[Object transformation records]
-----
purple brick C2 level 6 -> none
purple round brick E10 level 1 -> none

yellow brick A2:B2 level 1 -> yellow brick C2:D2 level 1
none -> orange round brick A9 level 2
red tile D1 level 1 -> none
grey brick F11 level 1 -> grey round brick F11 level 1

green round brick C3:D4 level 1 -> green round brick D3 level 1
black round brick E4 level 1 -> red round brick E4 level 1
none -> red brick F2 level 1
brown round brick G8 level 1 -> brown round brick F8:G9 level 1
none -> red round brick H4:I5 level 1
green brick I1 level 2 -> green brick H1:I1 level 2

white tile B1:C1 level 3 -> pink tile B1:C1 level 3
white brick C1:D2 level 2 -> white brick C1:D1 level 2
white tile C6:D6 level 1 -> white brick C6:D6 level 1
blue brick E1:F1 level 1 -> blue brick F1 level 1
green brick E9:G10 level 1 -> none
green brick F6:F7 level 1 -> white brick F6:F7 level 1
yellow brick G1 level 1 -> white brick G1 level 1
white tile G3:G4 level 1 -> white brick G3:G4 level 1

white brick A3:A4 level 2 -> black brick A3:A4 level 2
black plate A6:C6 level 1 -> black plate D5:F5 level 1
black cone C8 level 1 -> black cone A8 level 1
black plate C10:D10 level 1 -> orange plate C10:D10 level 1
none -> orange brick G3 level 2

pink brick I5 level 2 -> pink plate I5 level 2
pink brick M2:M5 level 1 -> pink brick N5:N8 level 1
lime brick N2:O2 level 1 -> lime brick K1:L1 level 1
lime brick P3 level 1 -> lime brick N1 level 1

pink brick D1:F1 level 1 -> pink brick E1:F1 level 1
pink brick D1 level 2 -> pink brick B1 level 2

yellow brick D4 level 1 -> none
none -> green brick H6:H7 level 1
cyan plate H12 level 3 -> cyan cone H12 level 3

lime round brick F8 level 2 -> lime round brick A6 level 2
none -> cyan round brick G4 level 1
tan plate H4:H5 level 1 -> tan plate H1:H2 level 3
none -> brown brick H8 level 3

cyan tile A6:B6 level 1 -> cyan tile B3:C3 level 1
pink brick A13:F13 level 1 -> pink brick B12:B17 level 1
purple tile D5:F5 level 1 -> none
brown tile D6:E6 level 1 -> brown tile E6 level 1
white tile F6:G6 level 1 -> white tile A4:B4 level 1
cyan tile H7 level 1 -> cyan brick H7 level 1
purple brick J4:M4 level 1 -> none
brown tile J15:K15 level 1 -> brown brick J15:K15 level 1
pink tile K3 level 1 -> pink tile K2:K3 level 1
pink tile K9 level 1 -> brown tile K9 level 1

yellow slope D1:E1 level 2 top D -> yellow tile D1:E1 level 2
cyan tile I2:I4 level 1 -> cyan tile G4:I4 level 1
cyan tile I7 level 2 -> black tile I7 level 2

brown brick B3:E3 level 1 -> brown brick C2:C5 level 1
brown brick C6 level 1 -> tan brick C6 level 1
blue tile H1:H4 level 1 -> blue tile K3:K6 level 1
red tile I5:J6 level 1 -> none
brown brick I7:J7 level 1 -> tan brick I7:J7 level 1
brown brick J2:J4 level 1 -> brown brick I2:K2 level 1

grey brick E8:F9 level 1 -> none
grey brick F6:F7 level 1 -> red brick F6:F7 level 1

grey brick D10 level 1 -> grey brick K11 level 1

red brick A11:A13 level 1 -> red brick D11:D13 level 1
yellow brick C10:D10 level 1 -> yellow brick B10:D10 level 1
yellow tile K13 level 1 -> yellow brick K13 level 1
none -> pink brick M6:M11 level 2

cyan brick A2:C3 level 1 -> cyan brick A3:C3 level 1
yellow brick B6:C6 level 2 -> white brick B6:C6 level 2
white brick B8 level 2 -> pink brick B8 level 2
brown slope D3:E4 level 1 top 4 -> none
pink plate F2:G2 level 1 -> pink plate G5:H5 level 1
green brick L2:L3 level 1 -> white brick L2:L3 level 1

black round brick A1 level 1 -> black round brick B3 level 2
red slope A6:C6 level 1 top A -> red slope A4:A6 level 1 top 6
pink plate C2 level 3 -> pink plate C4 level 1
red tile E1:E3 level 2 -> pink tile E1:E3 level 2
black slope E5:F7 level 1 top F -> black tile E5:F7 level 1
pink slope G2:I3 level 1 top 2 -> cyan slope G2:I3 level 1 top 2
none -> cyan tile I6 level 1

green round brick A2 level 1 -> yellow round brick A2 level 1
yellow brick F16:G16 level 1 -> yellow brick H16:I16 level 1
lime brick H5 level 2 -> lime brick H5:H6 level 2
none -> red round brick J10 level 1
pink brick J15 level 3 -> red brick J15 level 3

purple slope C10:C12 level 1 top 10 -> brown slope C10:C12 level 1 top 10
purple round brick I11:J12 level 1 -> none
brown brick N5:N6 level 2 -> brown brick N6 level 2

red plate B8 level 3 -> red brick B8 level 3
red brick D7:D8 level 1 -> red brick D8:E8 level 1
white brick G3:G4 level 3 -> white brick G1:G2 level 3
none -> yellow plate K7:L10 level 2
-----
▶ _Work to complete_
Using the data above, reproduce exactly the lines from the line that contains "yellow brick D4 level 1 -> none" through the line that contains "cyan tile A6:B6", including both.

▶ _Task response_
yellow brick D4 level 1 -> none
none -> green brick H6:H7 level 1
cyan plate H12 level 3 -> cyan cone H12 level 3

lime round brick F8 level 2 -> lime round brick A6 level 2
none -> cyan round brick G4 level 1
tan plate H4:H5 level 1 -> tan plate H1:H2 level 3
none -> brown brick H8 level 3

cyan tile A6:B6 level 1 -> cyan tile B3:C3 level 1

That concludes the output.